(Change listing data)
+++
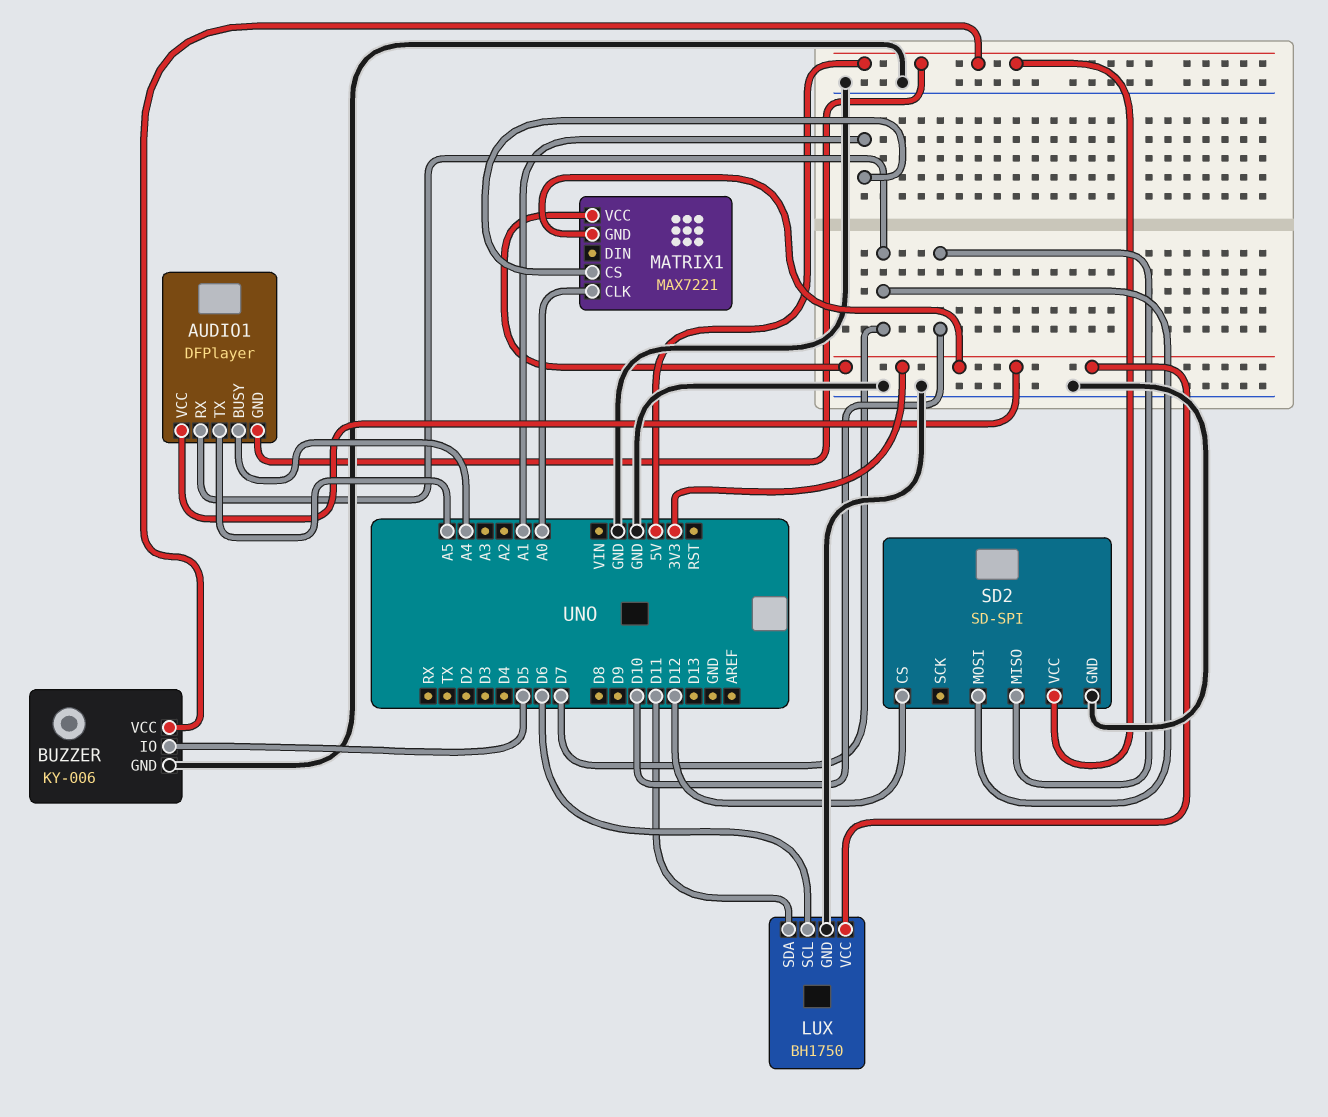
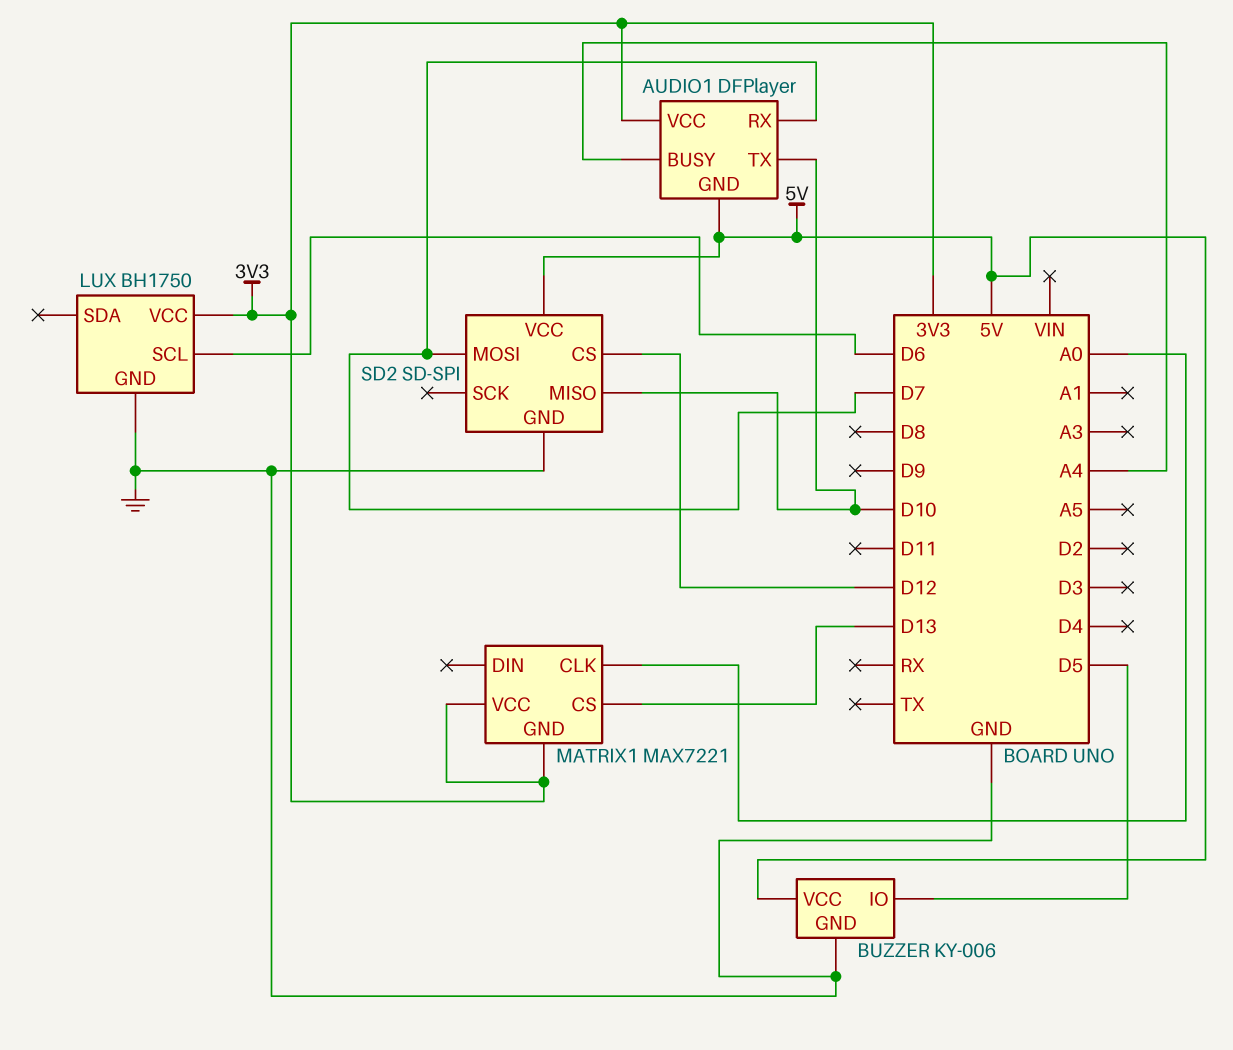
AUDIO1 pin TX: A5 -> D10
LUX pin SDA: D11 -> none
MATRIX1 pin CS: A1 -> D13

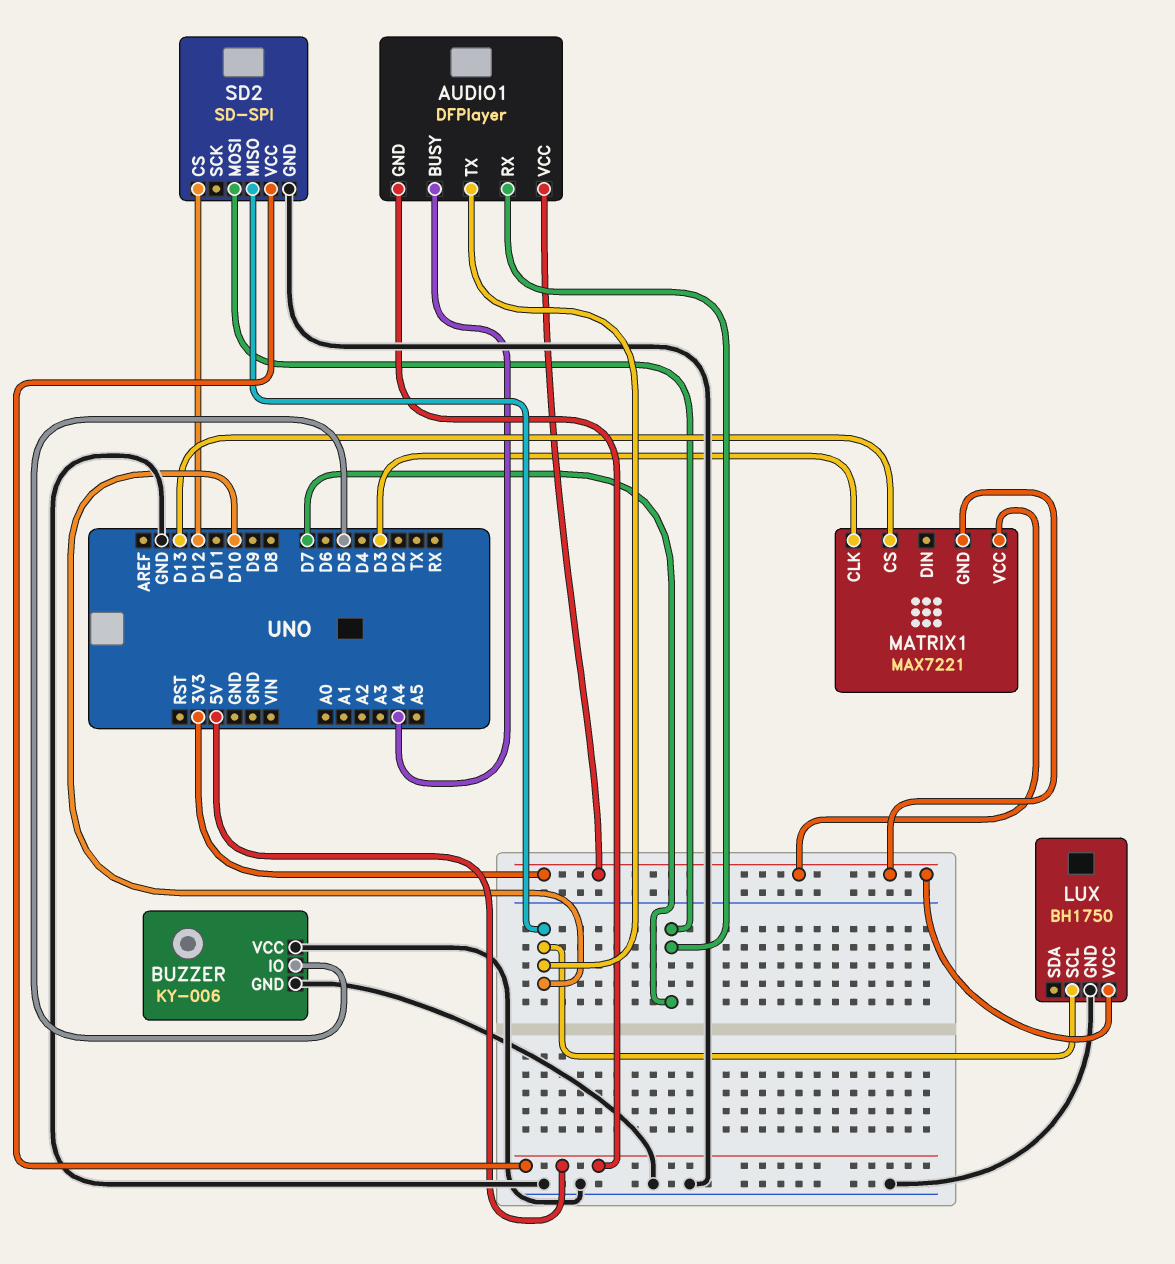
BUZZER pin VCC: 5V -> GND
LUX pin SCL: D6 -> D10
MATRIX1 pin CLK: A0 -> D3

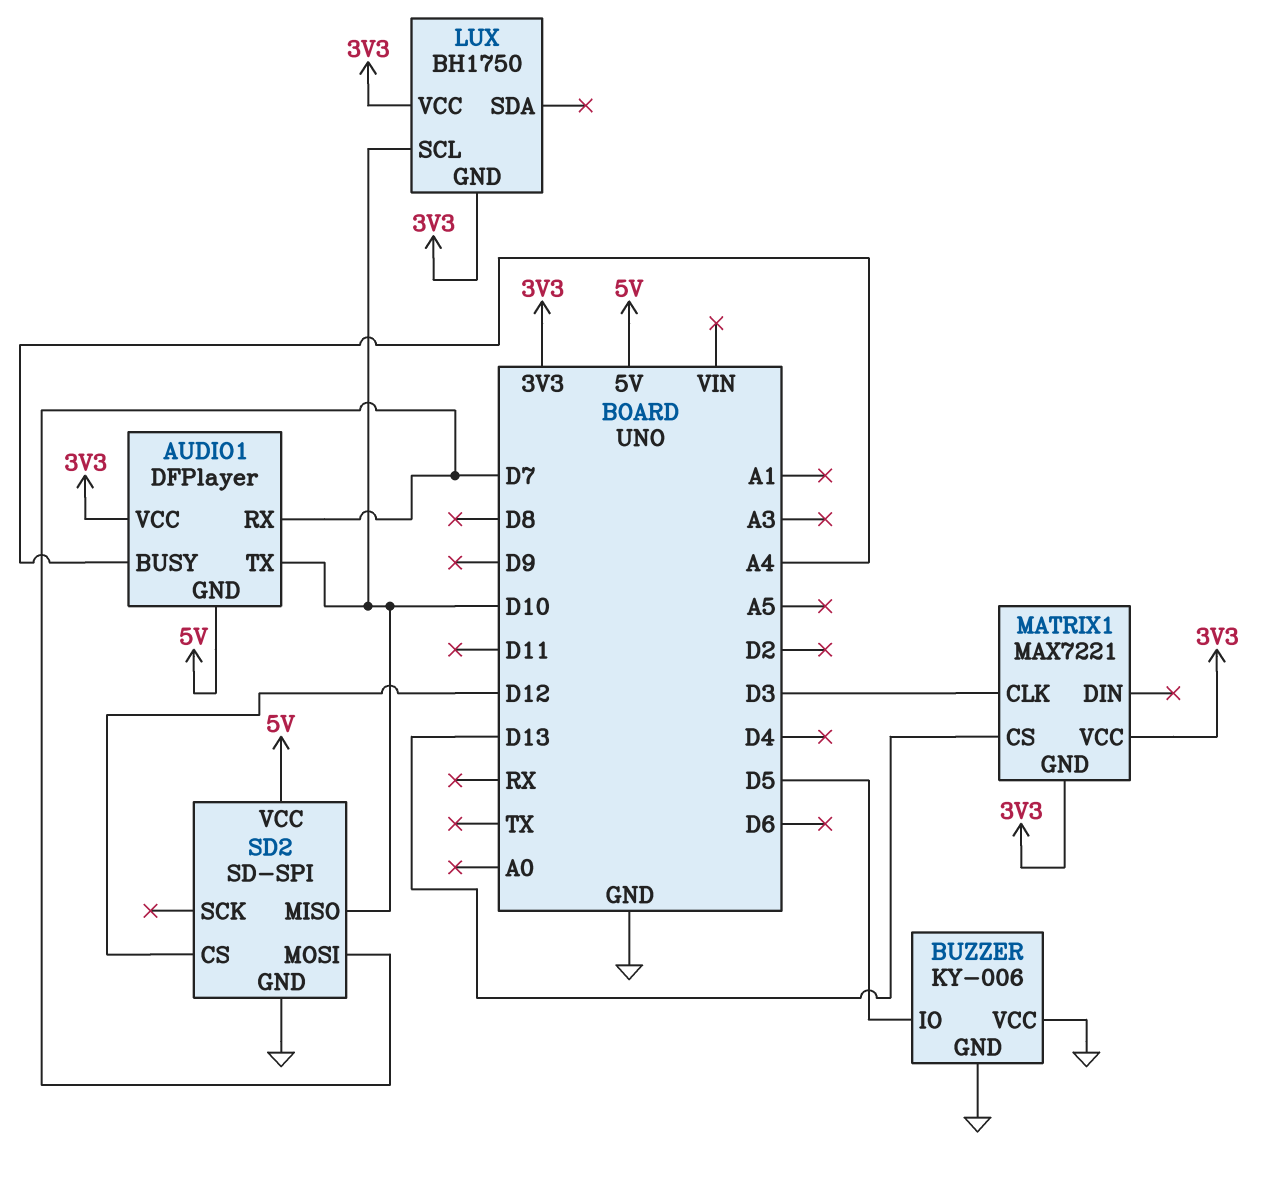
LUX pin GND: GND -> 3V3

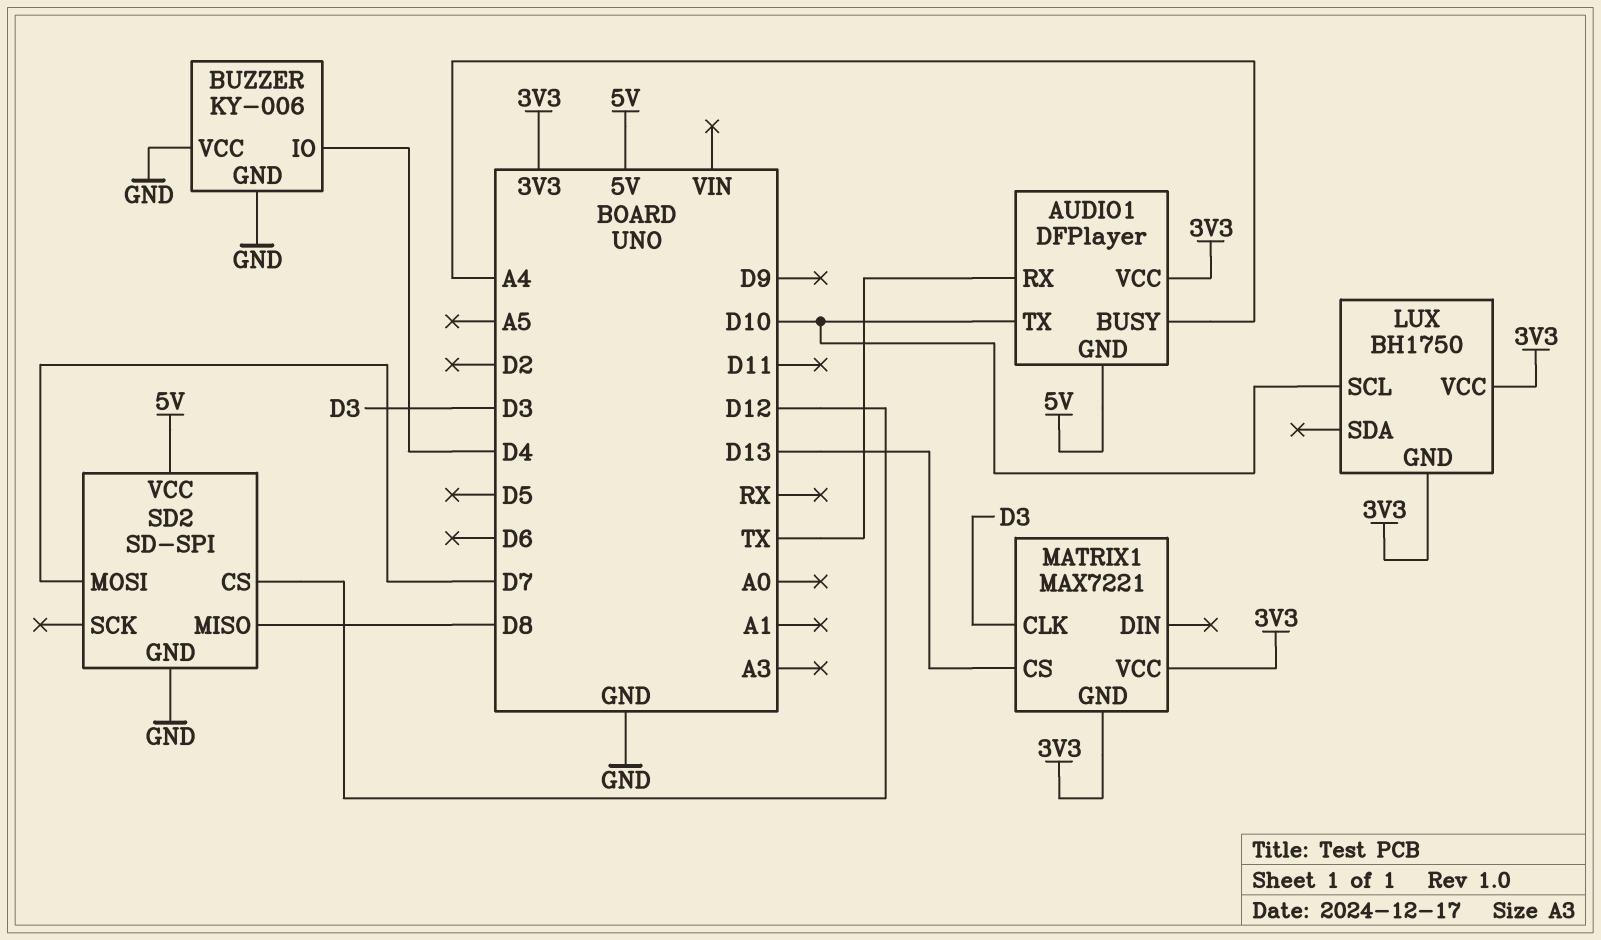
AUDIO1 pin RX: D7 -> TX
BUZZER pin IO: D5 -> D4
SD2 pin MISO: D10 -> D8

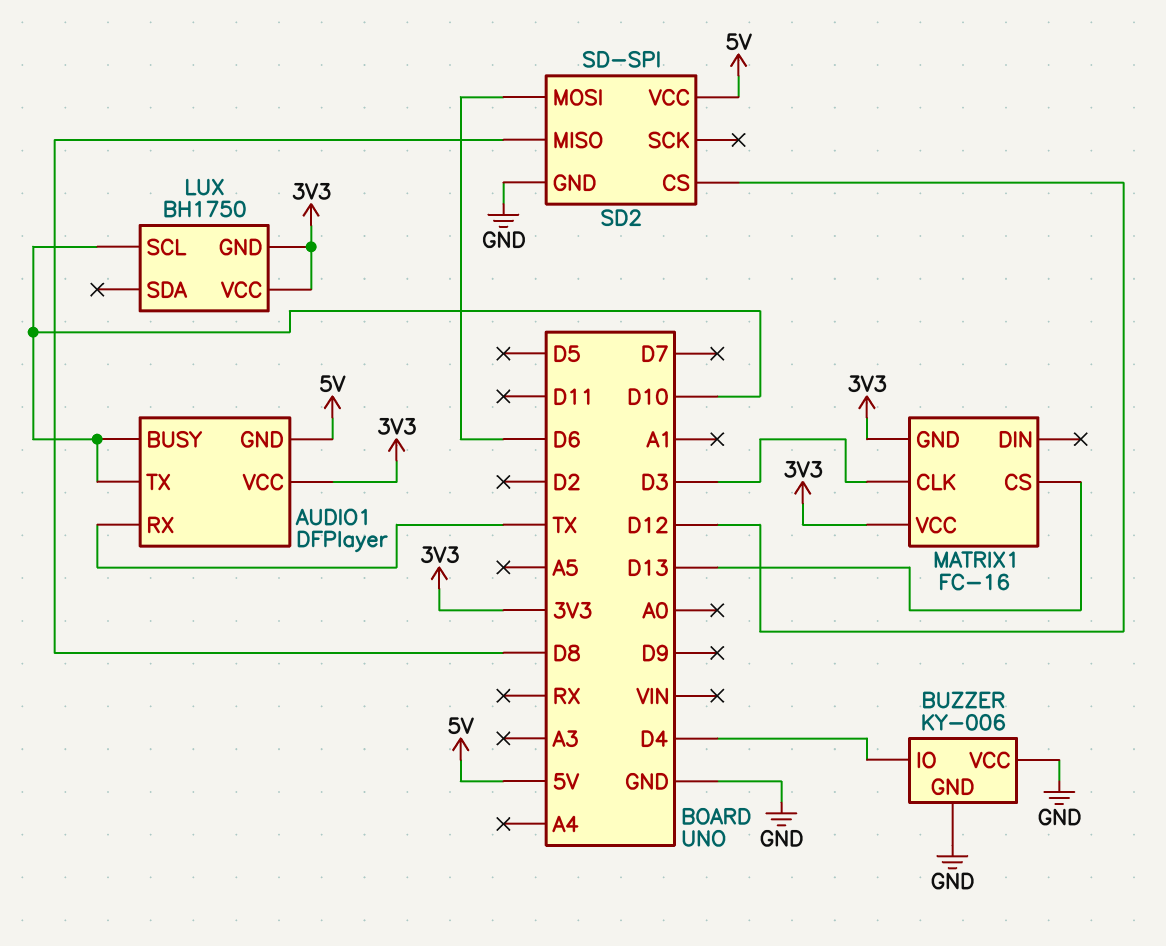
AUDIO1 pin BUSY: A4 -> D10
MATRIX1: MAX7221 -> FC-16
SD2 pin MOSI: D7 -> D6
+++
● WORK INSTRUCTION
Copy out all the lines of the records that include "BUZZER".

● ANSWER SPACE
BUZZER pin VCC: 5V -> GND
BUZZER pin IO: D5 -> D4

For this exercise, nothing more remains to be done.